Problem to solve
Nothing in the data should change when you return it, but leave the pictures out.

Recorded data
■ ■ ■ ■

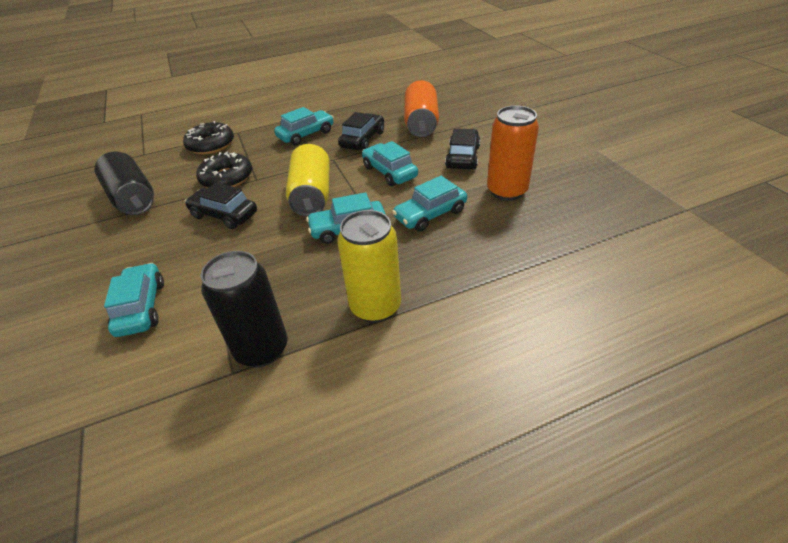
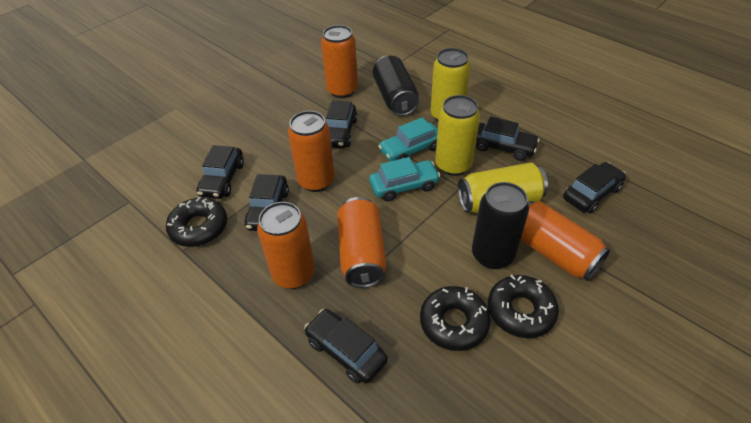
black car: 3 -> 6
black donut: 2 -> 3
orange can: 2 -> 5
turquoise car: 5 -> 2
yellow can: 2 -> 3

■ ■ ■ ■

Solution to the exercise
black car: 3 -> 6
black donut: 2 -> 3
orange can: 2 -> 5
turquoise car: 5 -> 2
yellow can: 2 -> 3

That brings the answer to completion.